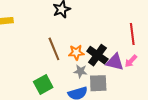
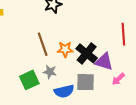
pink arrow: (131, 61) -> (118, 79), moved
gray star: (80, 71) -> (50, 72), moved

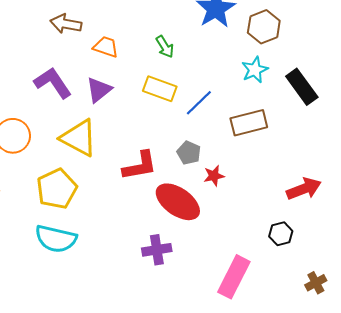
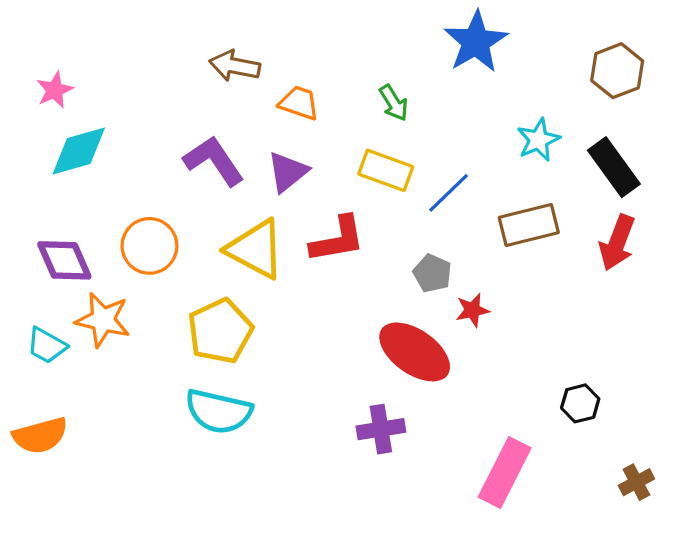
brown hexagon: (264, 27) -> (617, 71), moved
red L-shape: (140, 166) -> (337, 239), moved
red arrow: (304, 189) -> (617, 243), moved, turned 132

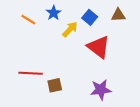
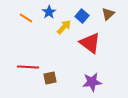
brown triangle: (118, 15) -> (108, 14), turned -40

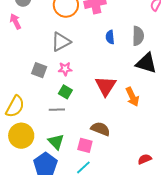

• **Problem details**:
Filter the records down to the lines that contain the string "brown", and copy those lines.

• **Completed task**:
brown hexagon: (264, 27) -> (617, 71), moved
brown triangle: (118, 15) -> (108, 14), turned -40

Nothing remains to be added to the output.